Object correspondence data

══════════

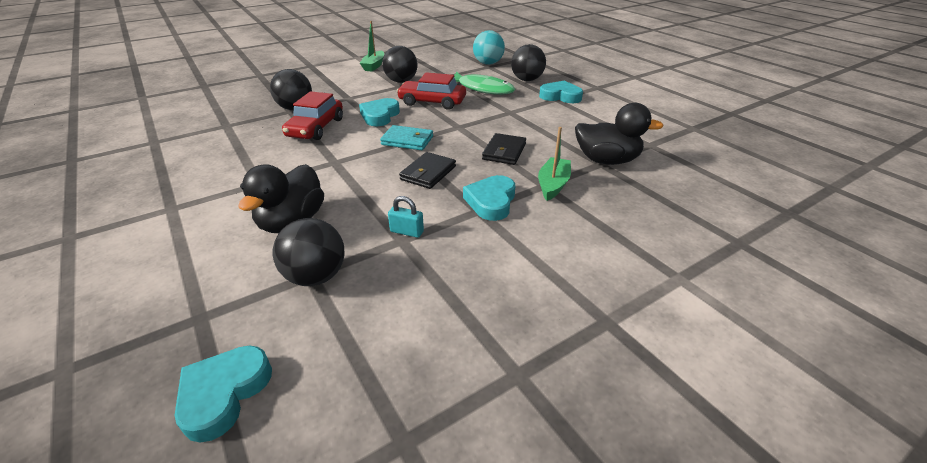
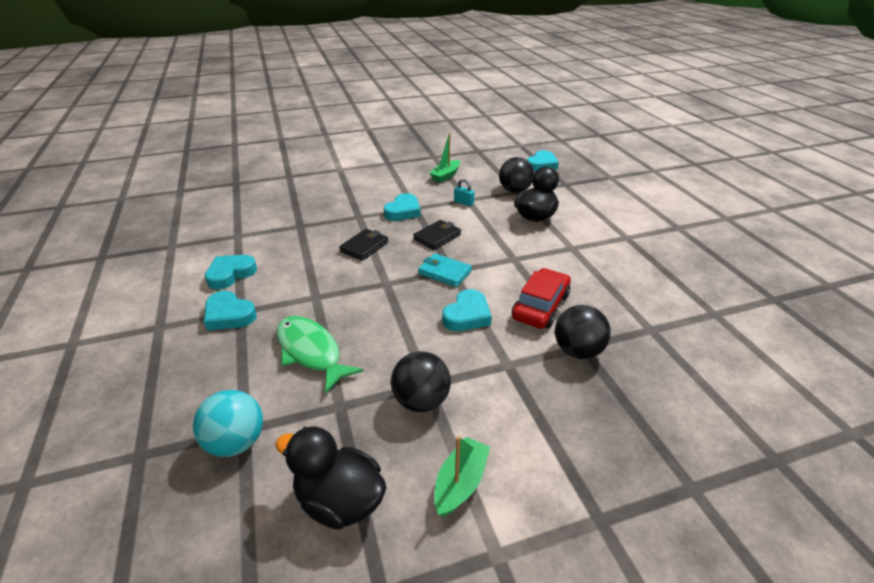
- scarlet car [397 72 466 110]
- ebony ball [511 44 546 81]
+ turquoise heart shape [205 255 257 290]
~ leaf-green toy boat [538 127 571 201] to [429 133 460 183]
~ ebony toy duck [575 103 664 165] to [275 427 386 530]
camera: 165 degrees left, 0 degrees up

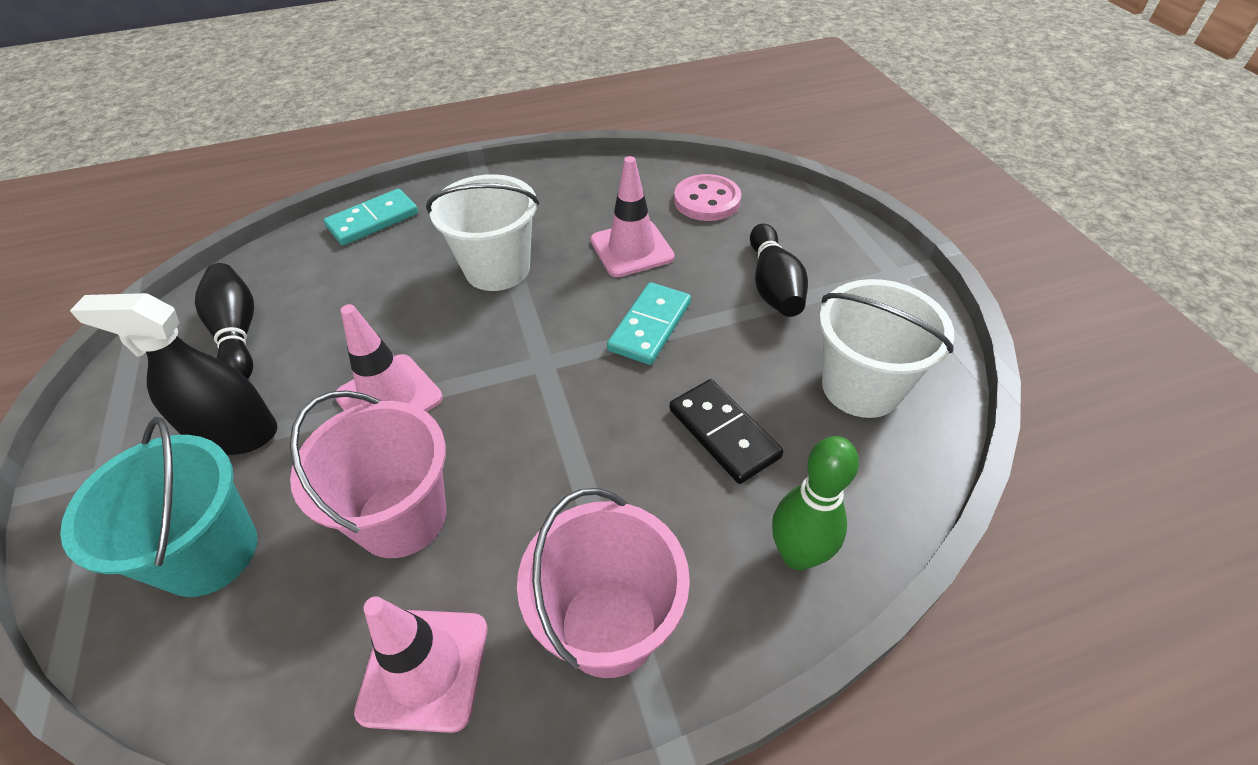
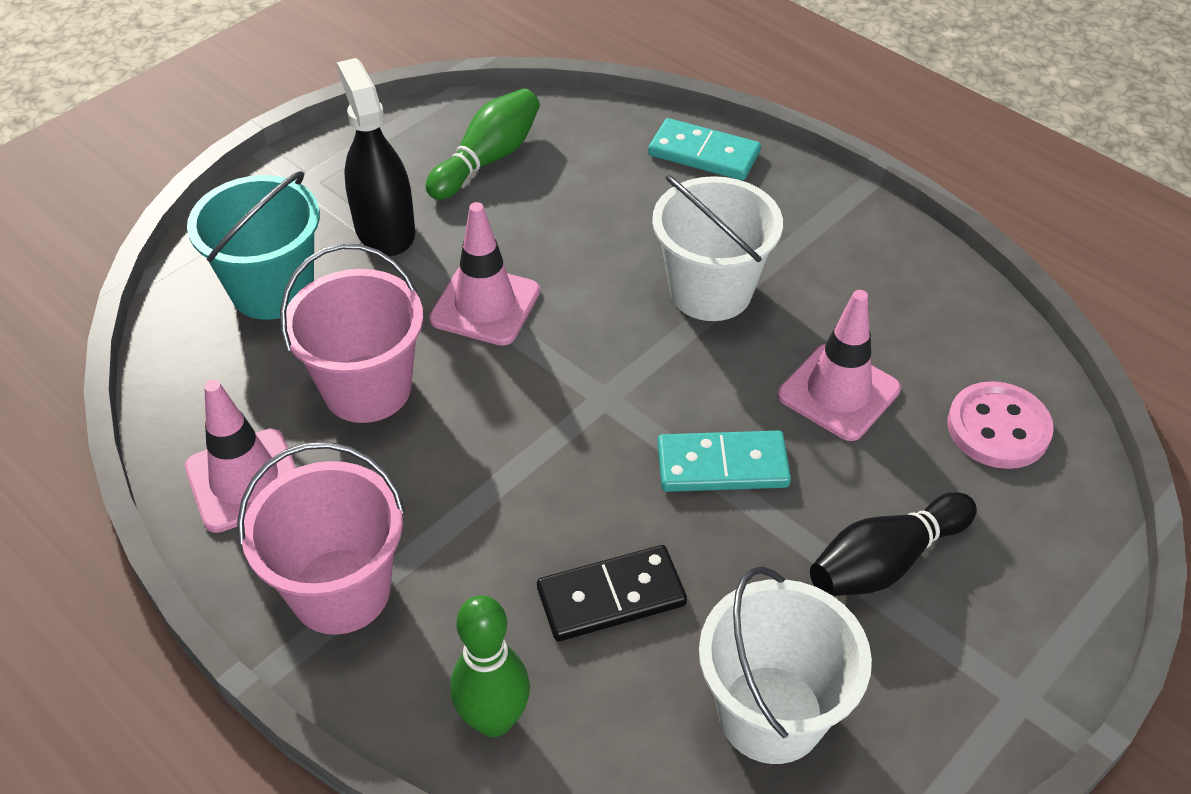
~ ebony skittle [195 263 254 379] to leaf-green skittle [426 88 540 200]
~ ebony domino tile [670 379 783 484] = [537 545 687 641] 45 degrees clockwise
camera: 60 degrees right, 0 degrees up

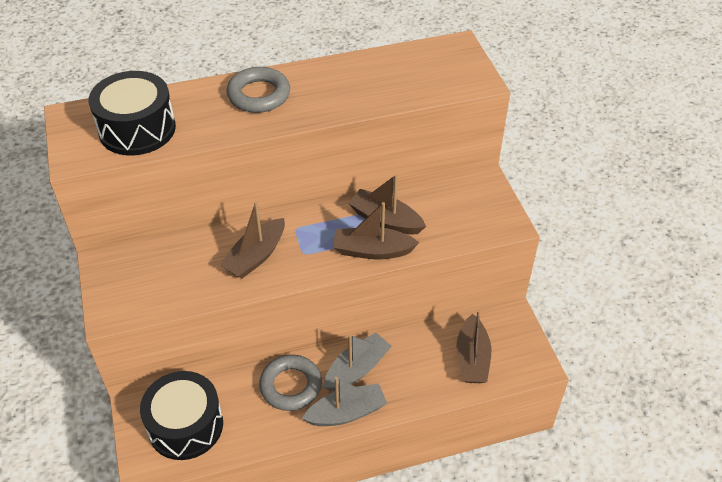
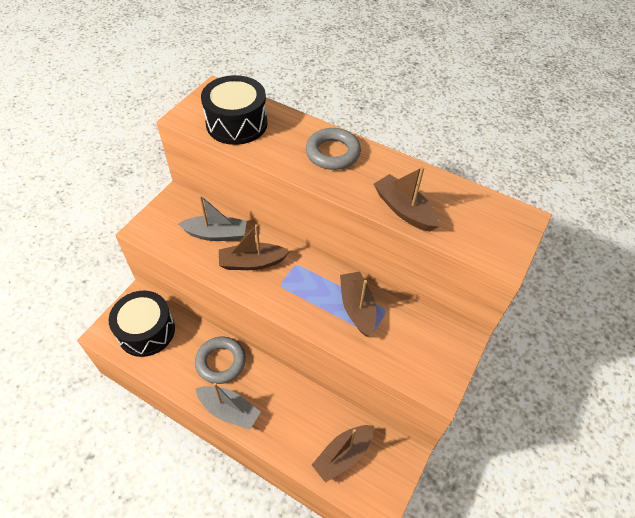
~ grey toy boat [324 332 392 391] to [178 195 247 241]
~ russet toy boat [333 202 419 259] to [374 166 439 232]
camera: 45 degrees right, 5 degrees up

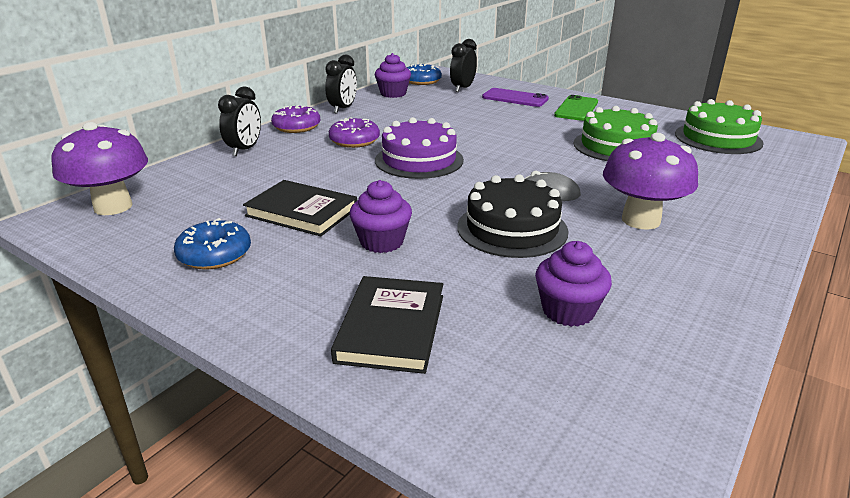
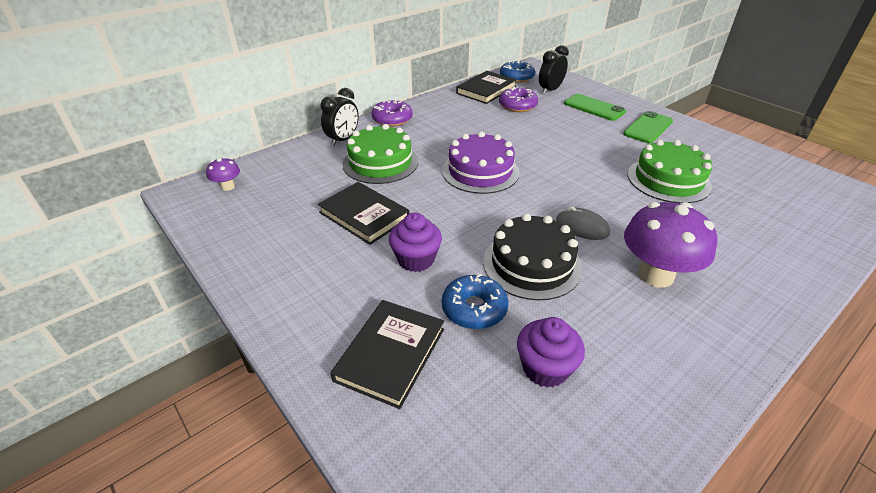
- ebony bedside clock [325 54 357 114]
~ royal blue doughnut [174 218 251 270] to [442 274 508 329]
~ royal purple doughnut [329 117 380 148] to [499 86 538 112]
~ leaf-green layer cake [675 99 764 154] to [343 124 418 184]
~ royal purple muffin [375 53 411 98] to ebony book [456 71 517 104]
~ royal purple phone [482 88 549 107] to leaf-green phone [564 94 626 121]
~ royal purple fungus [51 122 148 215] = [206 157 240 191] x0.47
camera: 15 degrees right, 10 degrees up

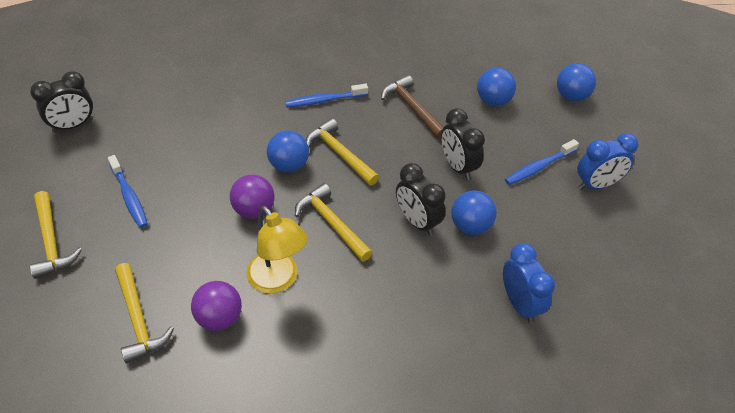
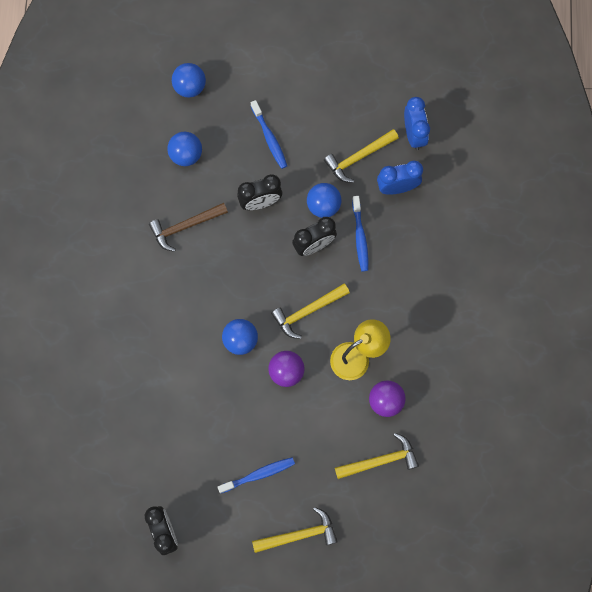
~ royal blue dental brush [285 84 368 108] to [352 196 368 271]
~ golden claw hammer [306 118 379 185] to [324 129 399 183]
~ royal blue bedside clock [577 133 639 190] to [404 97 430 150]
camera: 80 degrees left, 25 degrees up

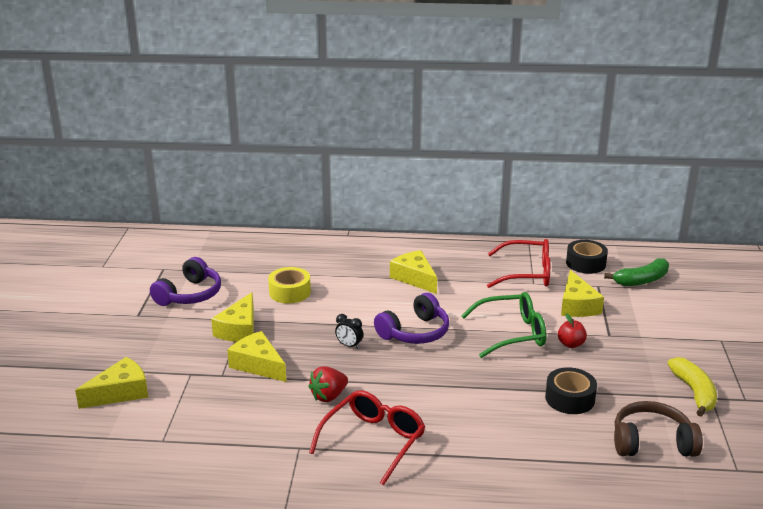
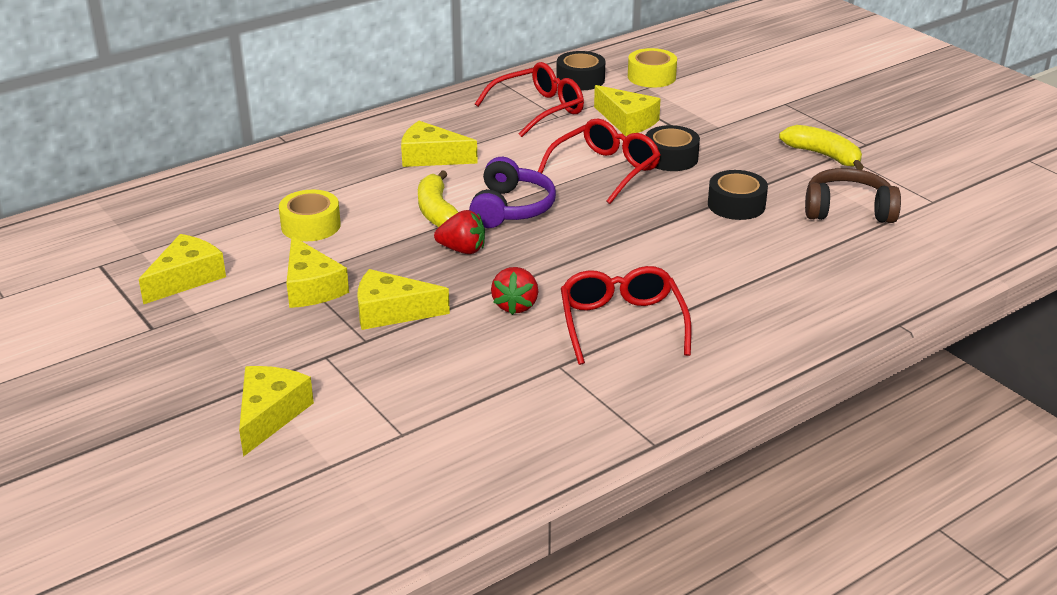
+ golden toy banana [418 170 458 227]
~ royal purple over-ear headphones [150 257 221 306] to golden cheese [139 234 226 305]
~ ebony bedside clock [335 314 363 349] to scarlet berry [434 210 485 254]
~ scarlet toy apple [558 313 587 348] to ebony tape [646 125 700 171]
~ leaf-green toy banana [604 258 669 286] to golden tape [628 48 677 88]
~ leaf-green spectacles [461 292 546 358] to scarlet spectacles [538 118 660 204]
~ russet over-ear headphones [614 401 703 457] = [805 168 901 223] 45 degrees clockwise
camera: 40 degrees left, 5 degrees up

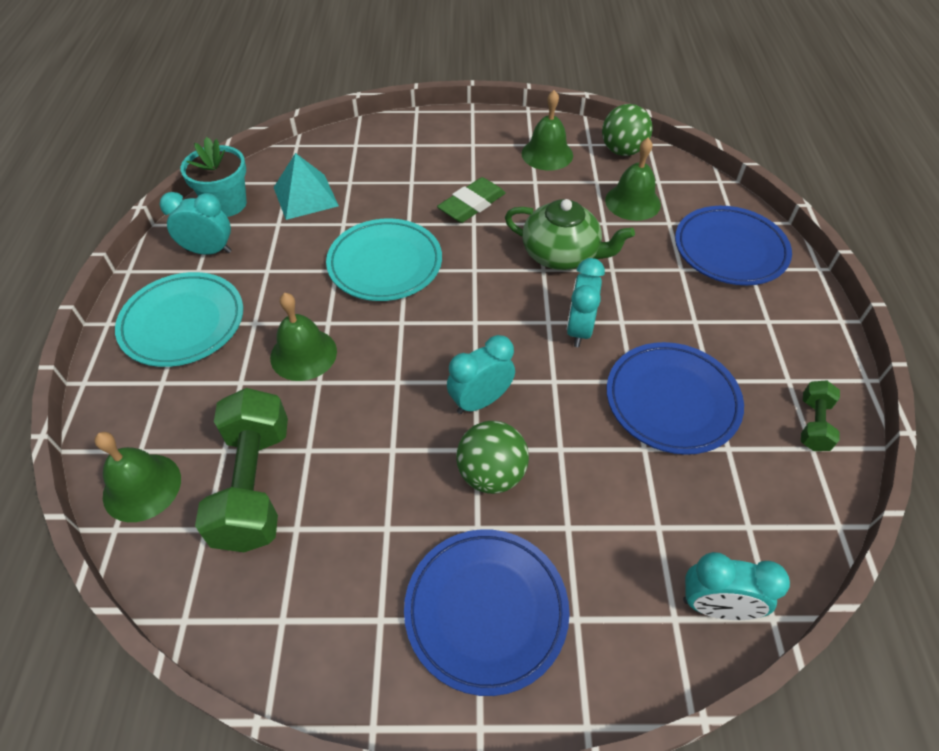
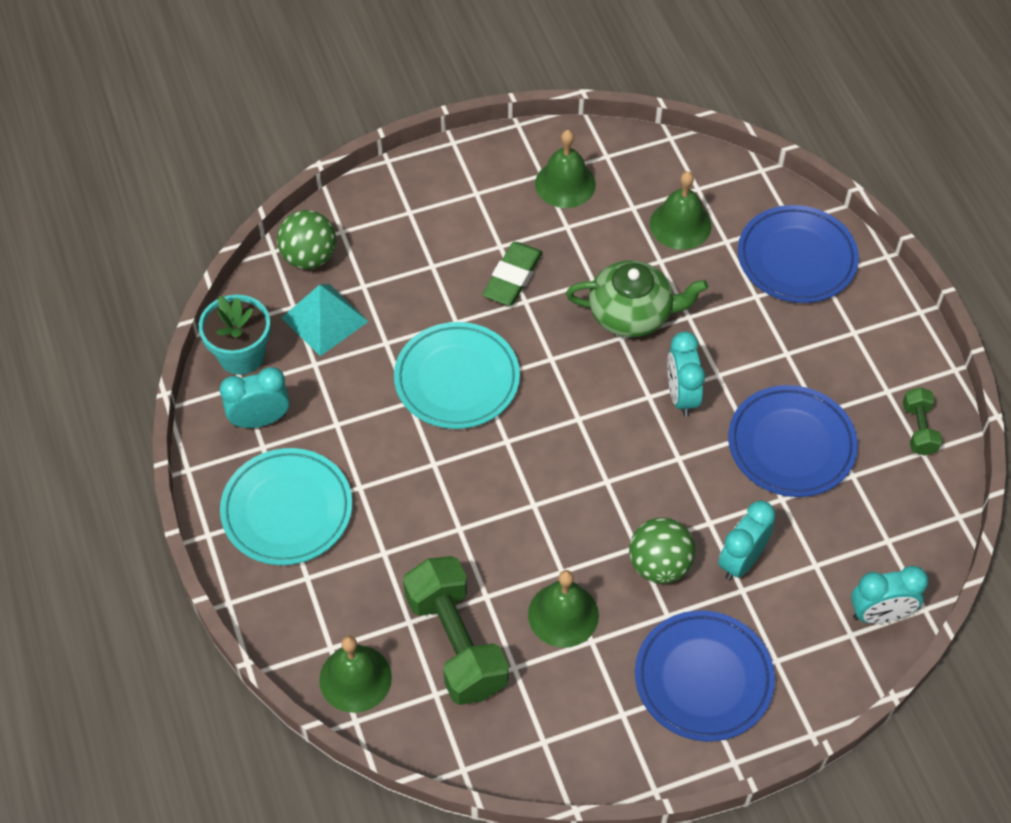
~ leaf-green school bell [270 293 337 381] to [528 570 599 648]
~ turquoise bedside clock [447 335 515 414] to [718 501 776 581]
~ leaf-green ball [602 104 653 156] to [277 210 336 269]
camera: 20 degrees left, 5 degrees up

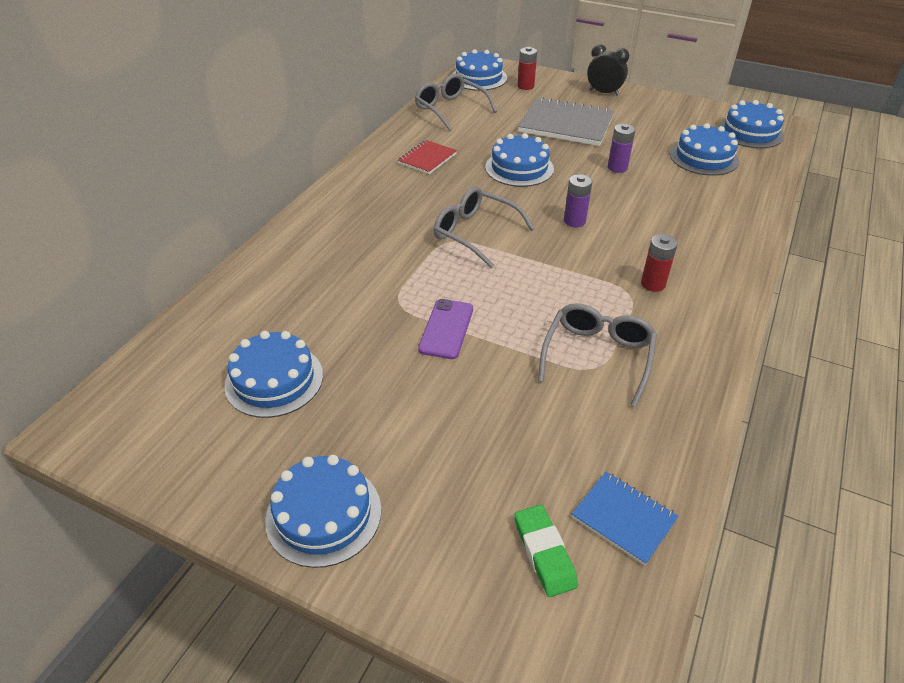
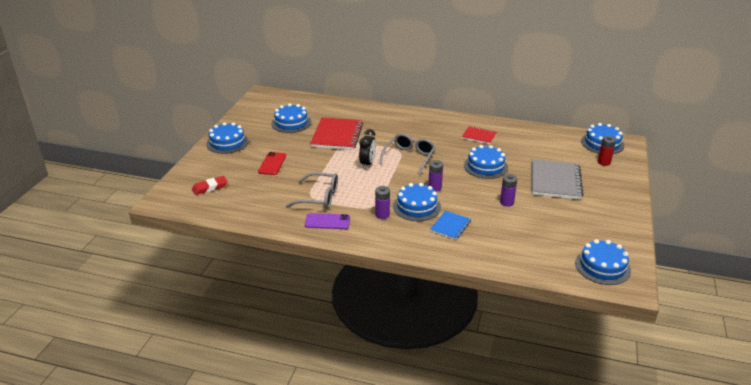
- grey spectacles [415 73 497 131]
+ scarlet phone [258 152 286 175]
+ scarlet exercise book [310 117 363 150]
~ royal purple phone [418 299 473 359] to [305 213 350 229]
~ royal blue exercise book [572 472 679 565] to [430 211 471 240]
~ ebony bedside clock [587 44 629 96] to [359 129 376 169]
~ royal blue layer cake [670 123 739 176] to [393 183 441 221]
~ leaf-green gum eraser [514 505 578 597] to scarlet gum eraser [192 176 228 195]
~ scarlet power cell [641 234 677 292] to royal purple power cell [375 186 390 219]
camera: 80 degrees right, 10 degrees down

══════════

Your task is to return the lines above, from the first one up to and including the line containing "427 386 530]", minus any pictures.

Response below –
- scarlet car [397 72 466 110]
- ebony ball [511 44 546 81]
+ turquoise heart shape [205 255 257 290]
~ leaf-green toy boat [538 127 571 201] to [429 133 460 183]
~ ebony toy duck [575 103 664 165] to [275 427 386 530]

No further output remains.